• [EXERCISE DESCRIPTION]
Using the entries below, copy exactly each line from the line with "brown L-shape: moved 2 px right, 4 px down" up to and including the line with "green rectangle at", with every picture left out.

• [EXTRACTED MATERIAL]
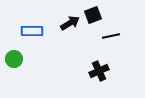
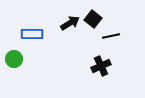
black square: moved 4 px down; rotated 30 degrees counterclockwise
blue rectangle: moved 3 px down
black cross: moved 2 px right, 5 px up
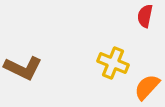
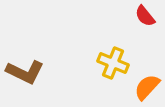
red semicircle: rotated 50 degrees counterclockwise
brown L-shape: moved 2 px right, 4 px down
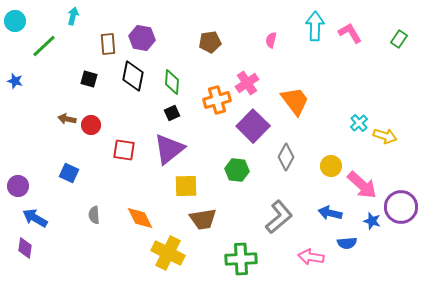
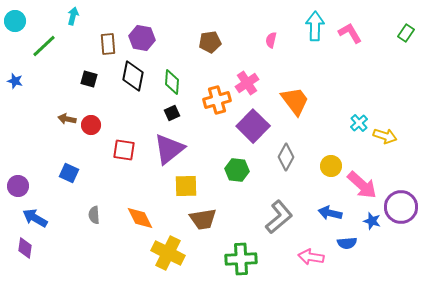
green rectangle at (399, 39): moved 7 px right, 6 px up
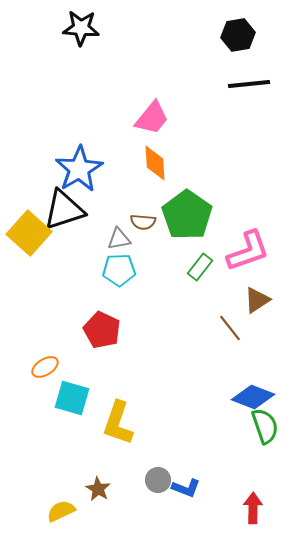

--

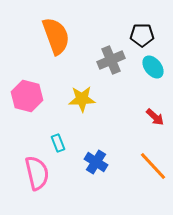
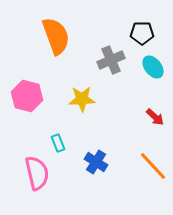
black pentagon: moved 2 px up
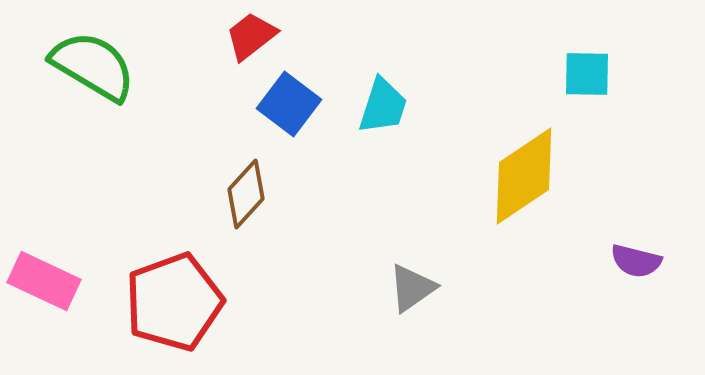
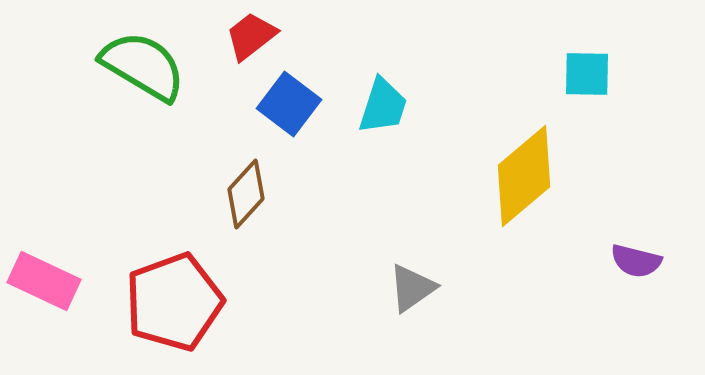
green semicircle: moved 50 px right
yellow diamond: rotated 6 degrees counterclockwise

• [ANSWER BOX]
brown L-shape: moved 2 px right, 4 px down
green rectangle at (399, 39): moved 7 px right, 6 px up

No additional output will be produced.